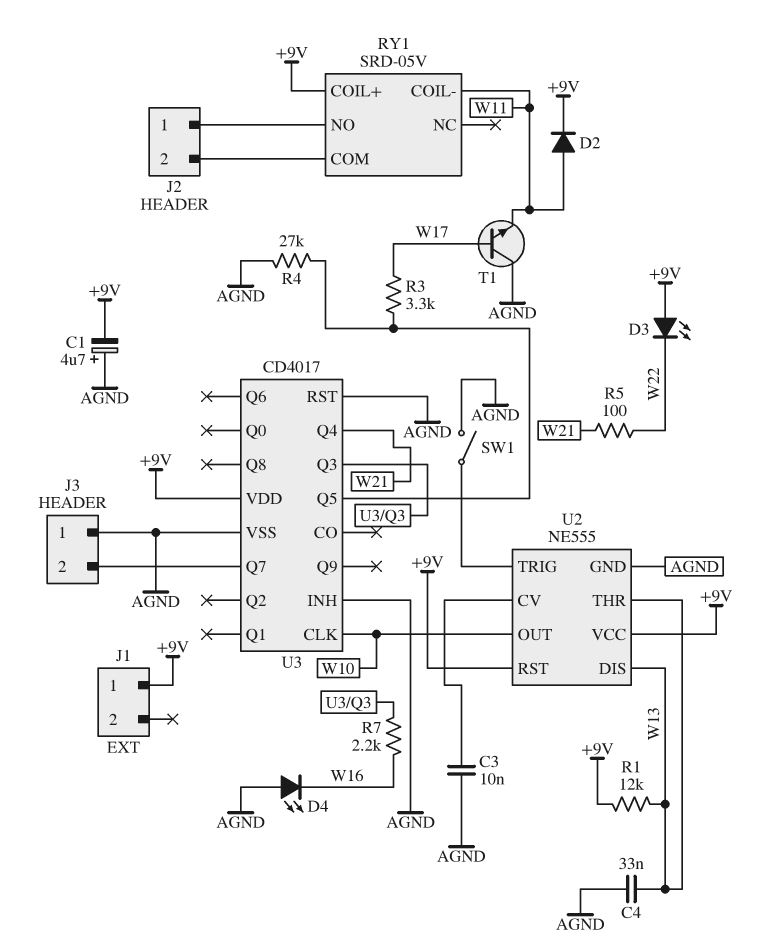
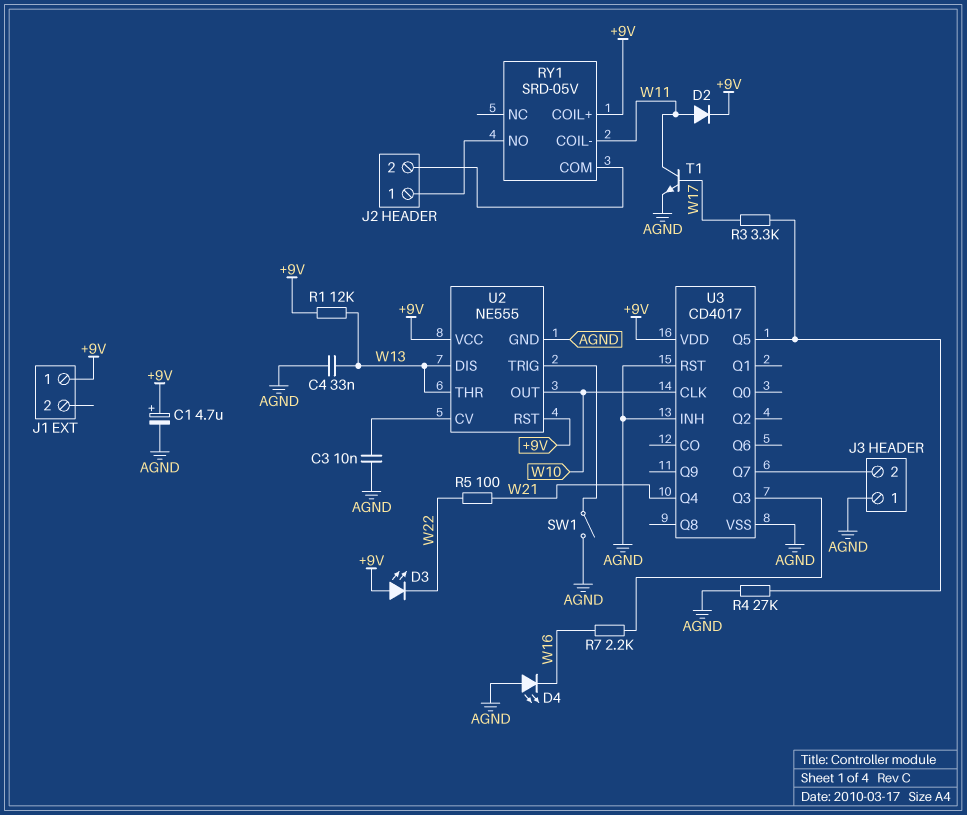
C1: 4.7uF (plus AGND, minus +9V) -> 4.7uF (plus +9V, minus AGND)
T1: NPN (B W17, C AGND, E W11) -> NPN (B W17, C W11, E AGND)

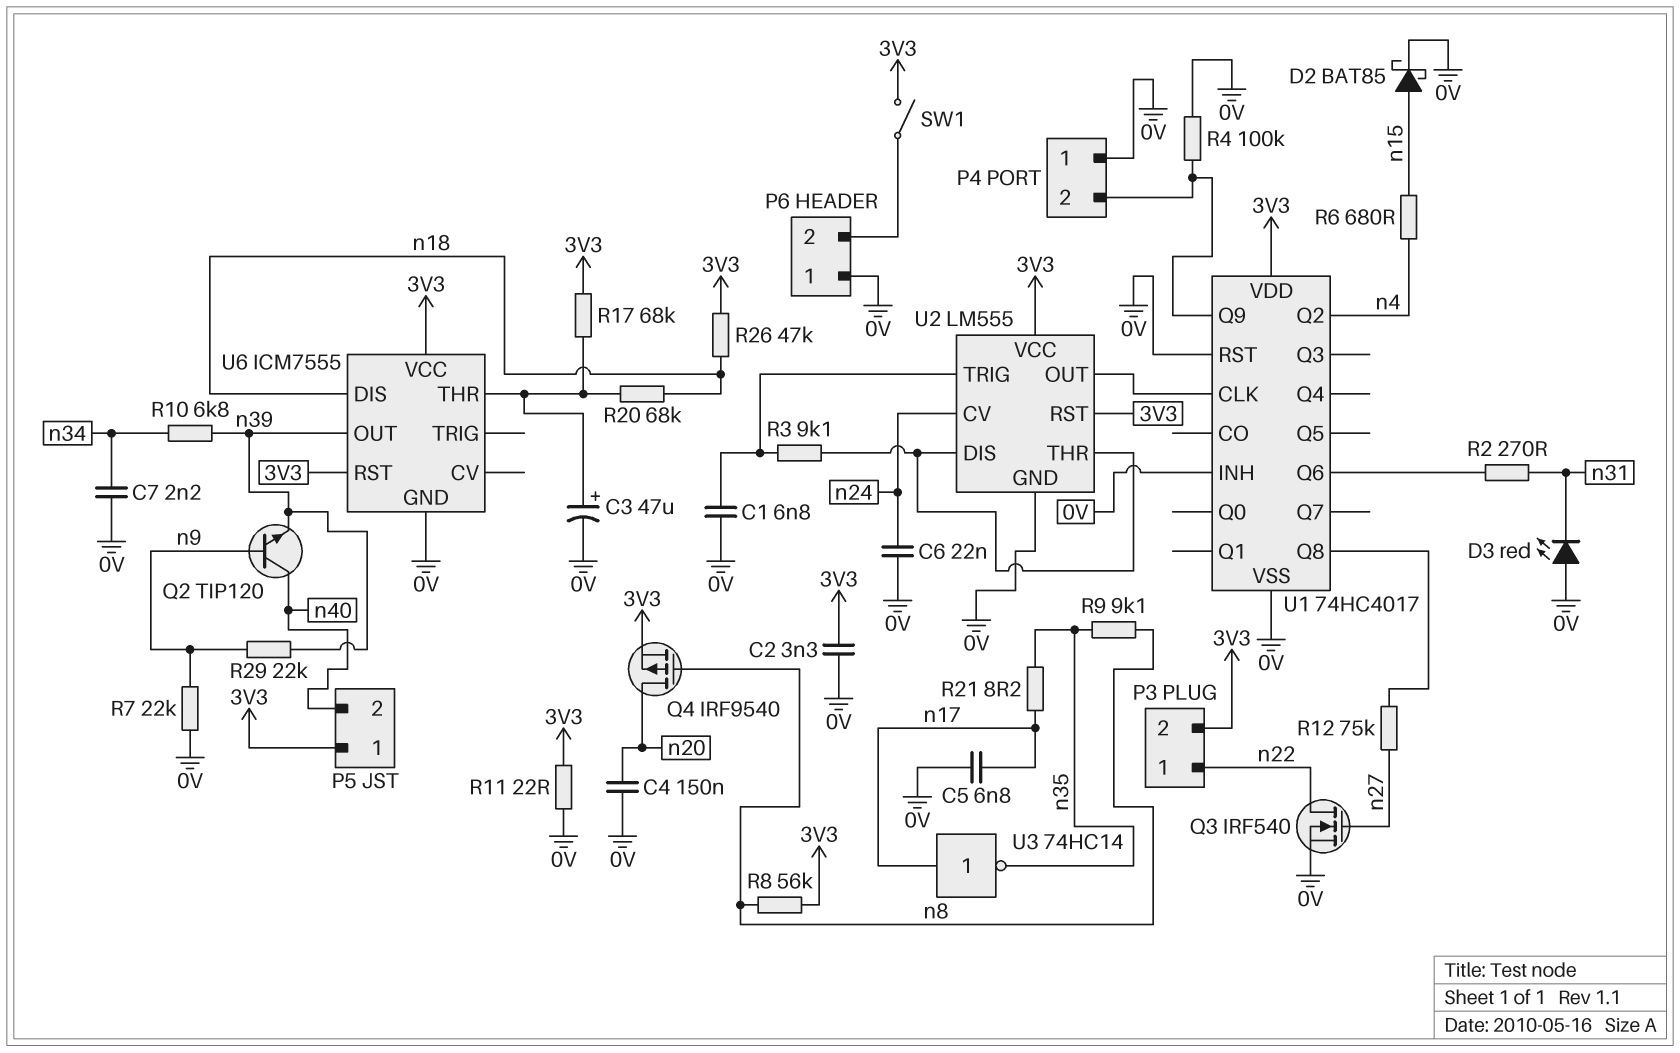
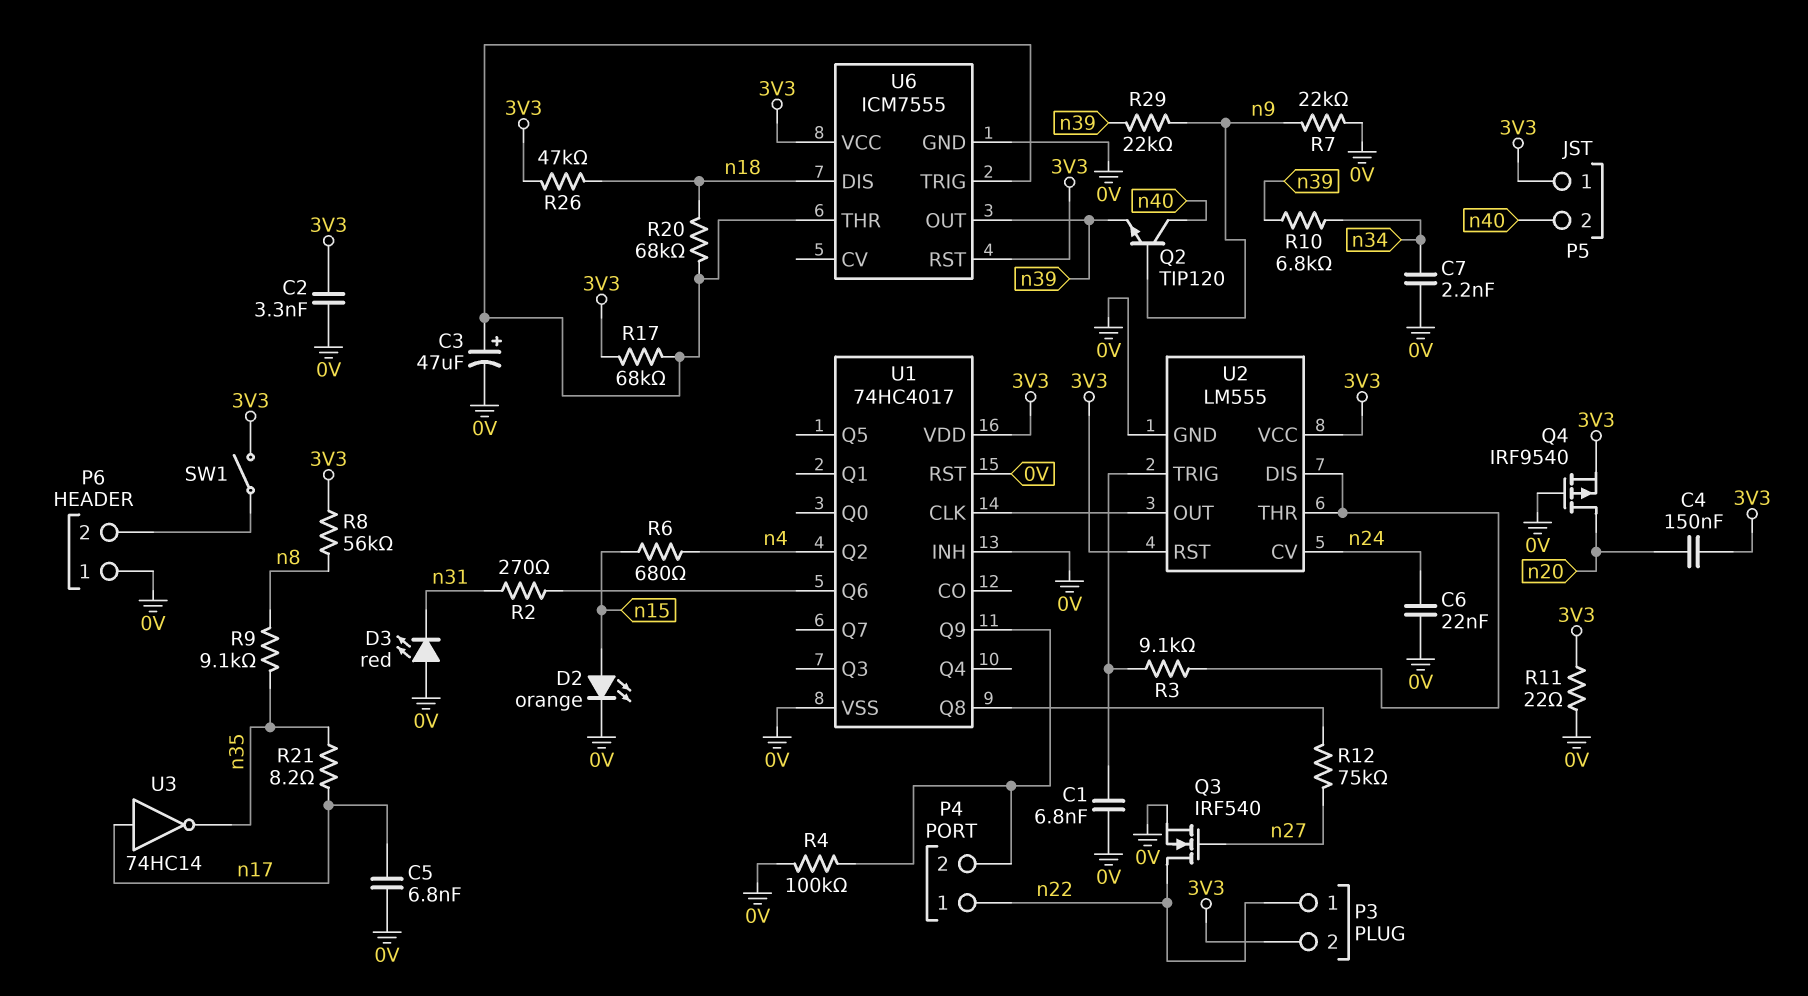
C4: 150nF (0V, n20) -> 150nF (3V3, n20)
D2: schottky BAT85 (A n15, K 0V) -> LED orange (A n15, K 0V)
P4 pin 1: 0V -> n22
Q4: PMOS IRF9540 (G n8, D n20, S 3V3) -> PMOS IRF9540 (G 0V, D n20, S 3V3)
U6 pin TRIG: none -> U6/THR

....................

### What needs to be done
A verbatim copy of the listing above, starting from the line with "C4: 150nF (0V, n20) -> 150nF (3V3, n20)" and running to its last line, is the only output needed.

### Task output
C4: 150nF (0V, n20) -> 150nF (3V3, n20)
D2: schottky BAT85 (A n15, K 0V) -> LED orange (A n15, K 0V)
P4 pin 1: 0V -> n22
Q4: PMOS IRF9540 (G n8, D n20, S 3V3) -> PMOS IRF9540 (G 0V, D n20, S 3V3)
U6 pin TRIG: none -> U6/THR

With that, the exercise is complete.